▶ Work task: Your copy must hold all of the data below, unchanged and without images.

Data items
======
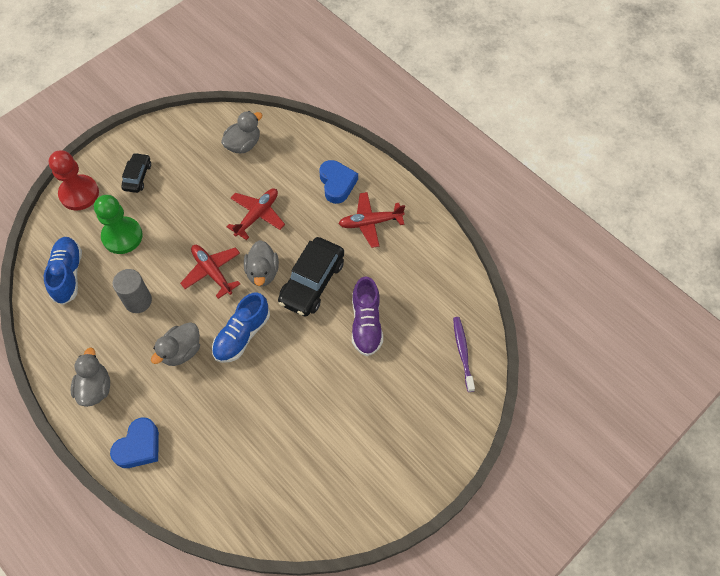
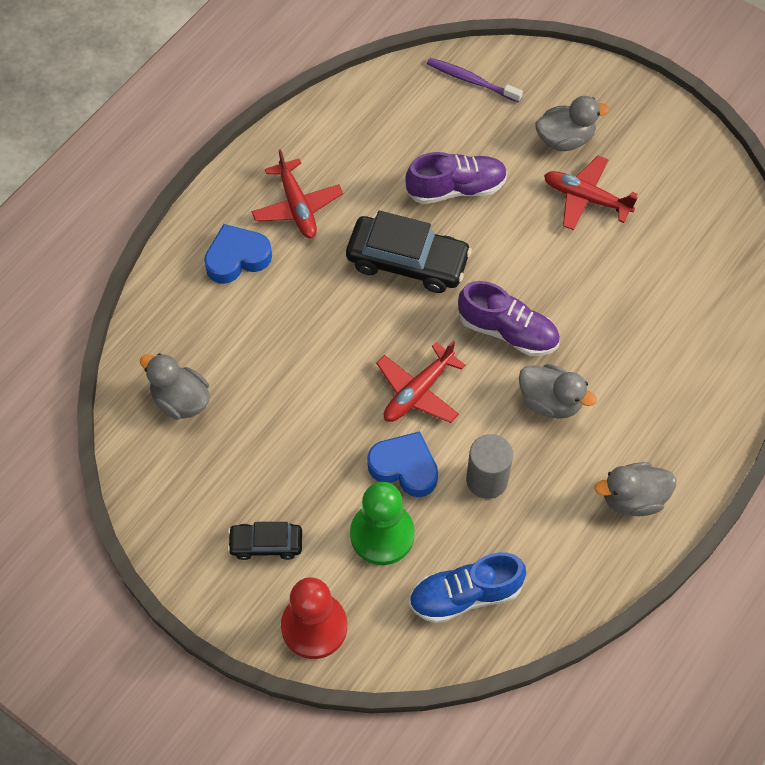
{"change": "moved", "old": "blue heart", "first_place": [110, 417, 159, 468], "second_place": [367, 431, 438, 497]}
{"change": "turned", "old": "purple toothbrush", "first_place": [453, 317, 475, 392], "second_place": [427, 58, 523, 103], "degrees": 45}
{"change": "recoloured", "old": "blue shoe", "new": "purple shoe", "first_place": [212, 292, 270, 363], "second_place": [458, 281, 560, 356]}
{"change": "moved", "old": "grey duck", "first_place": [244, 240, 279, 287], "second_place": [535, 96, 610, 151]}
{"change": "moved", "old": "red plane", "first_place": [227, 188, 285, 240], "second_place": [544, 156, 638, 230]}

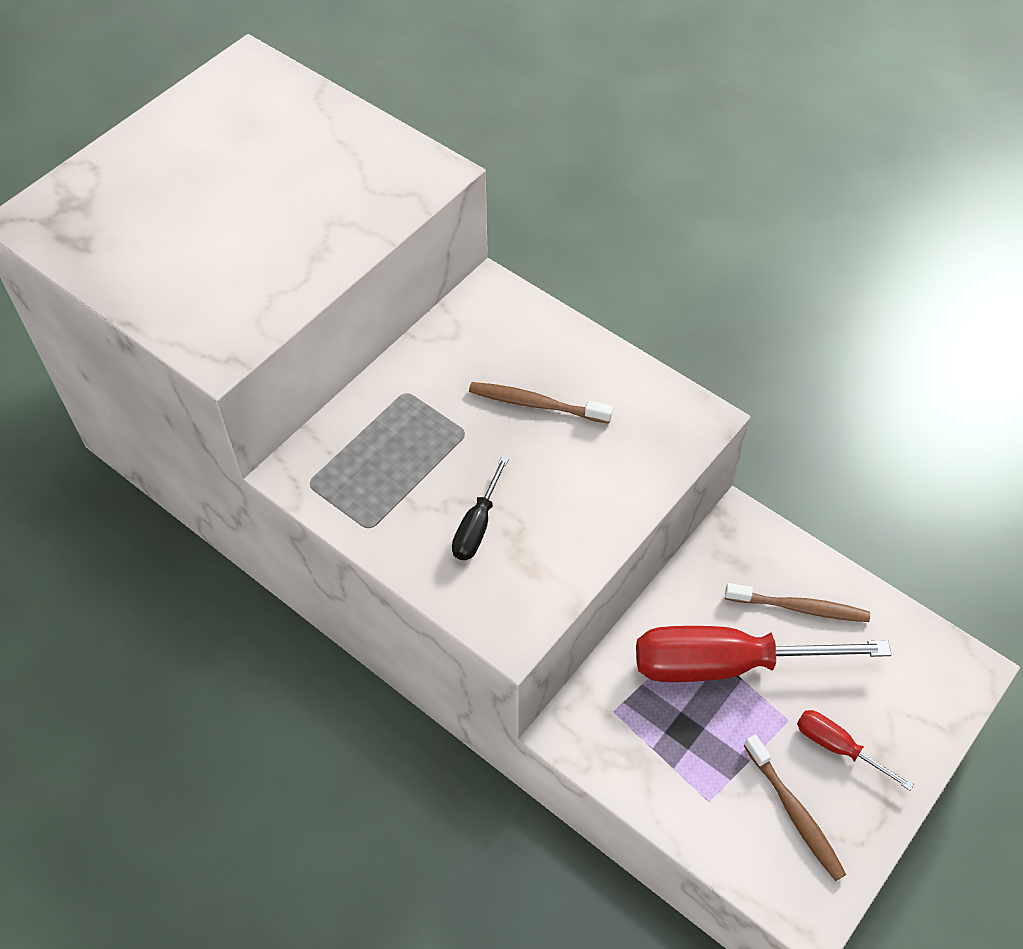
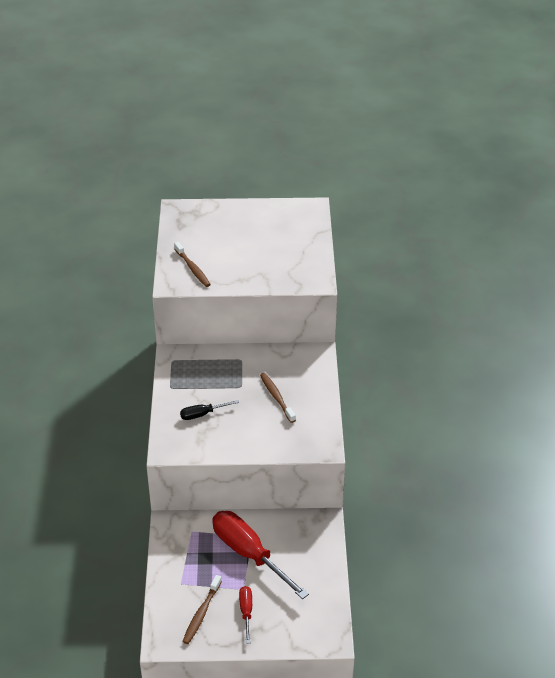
{"change": "moved", "old": "brown toothbrush", "first_place": [725, 583, 870, 622], "second_place": [174, 242, 211, 287]}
======
▶ Response:
{"change": "moved", "old": "blue heart", "first_place": [110, 417, 159, 468], "second_place": [367, 431, 438, 497]}
{"change": "turned", "old": "purple toothbrush", "first_place": [453, 317, 475, 392], "second_place": [427, 58, 523, 103], "degrees": 45}
{"change": "recoloured", "old": "blue shoe", "new": "purple shoe", "first_place": [212, 292, 270, 363], "second_place": [458, 281, 560, 356]}
{"change": "moved", "old": "grey duck", "first_place": [244, 240, 279, 287], "second_place": [535, 96, 610, 151]}
{"change": "moved", "old": "red plane", "first_place": [227, 188, 285, 240], "second_place": [544, 156, 638, 230]}

{"change": "moved", "old": "brown toothbrush", "first_place": [725, 583, 870, 622], "second_place": [174, 242, 211, 287]}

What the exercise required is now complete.